---------- Extracted data

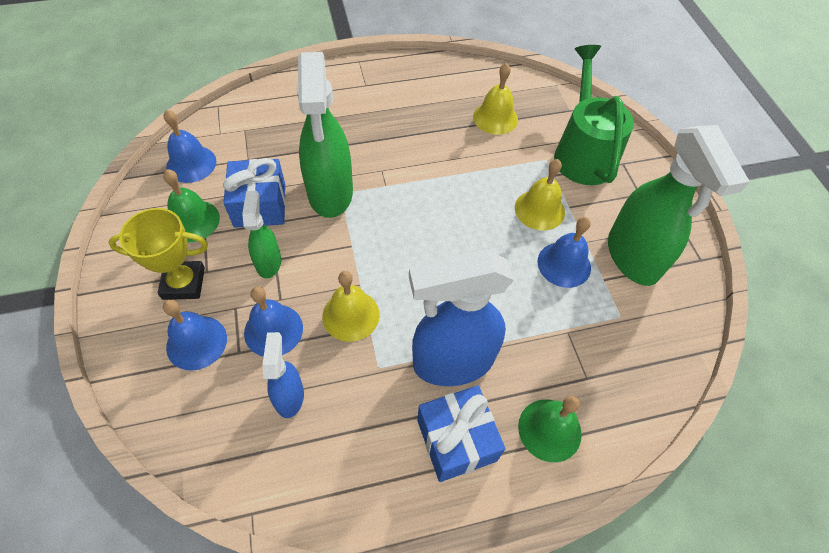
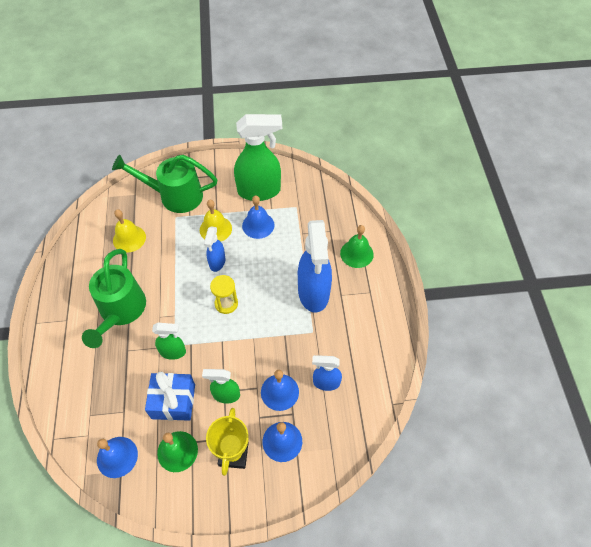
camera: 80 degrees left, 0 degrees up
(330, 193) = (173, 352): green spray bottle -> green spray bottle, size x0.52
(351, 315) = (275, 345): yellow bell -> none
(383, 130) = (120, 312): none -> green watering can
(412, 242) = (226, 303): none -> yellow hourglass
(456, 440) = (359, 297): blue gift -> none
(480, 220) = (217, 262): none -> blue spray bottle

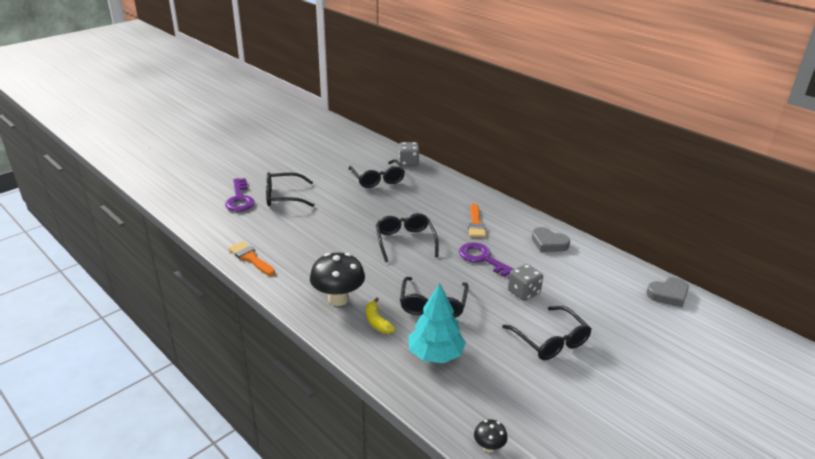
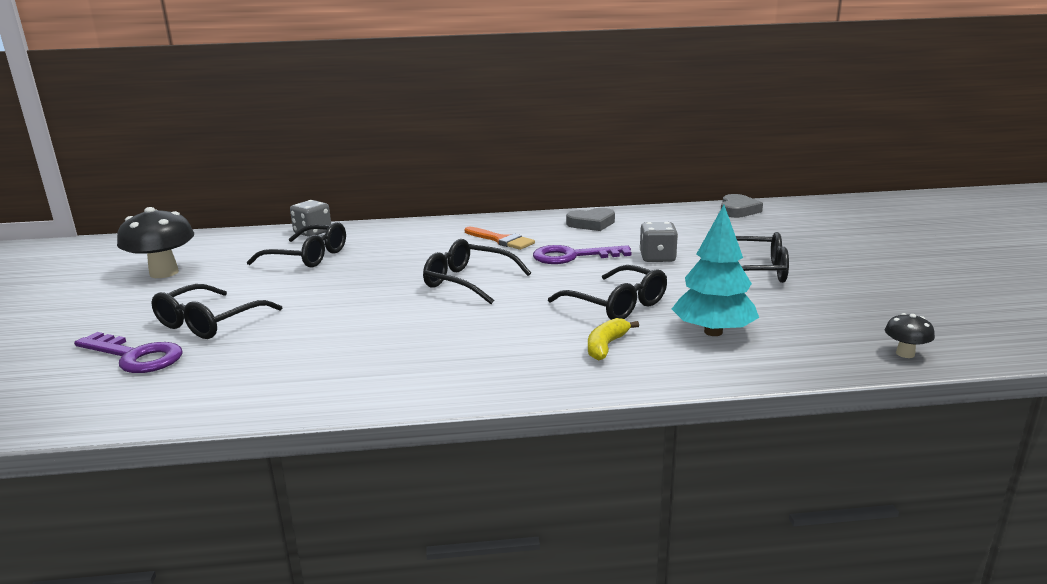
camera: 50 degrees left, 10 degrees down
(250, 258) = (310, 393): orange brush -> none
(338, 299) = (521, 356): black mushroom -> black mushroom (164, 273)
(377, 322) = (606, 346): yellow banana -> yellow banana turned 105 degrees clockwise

--------------------
---------- Extracted data

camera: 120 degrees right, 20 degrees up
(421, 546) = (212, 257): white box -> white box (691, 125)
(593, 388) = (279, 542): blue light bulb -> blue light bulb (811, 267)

--------------------
---------- Extracted data

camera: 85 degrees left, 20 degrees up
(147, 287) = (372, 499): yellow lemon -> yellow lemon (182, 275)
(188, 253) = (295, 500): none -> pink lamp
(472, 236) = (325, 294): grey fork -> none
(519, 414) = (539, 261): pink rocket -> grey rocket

--------------------

Task statement:
The stretch to restate runs from the line above containing "(412, 242) = (226, 303): none" through the line containing "(377, 322) = (606, 346): yellow". Copy it word for word, ends included, without pictures.

Reply:
(412, 242) = (226, 303): none -> yellow hourglass
(456, 440) = (359, 297): blue gift -> none
(480, 220) = (217, 262): none -> blue spray bottle

camera: 50 degrees left, 10 degrees down
(250, 258) = (310, 393): orange brush -> none
(338, 299) = (521, 356): black mushroom -> black mushroom (164, 273)
(377, 322) = (606, 346): yellow banana -> yellow banana turned 105 degrees clockwise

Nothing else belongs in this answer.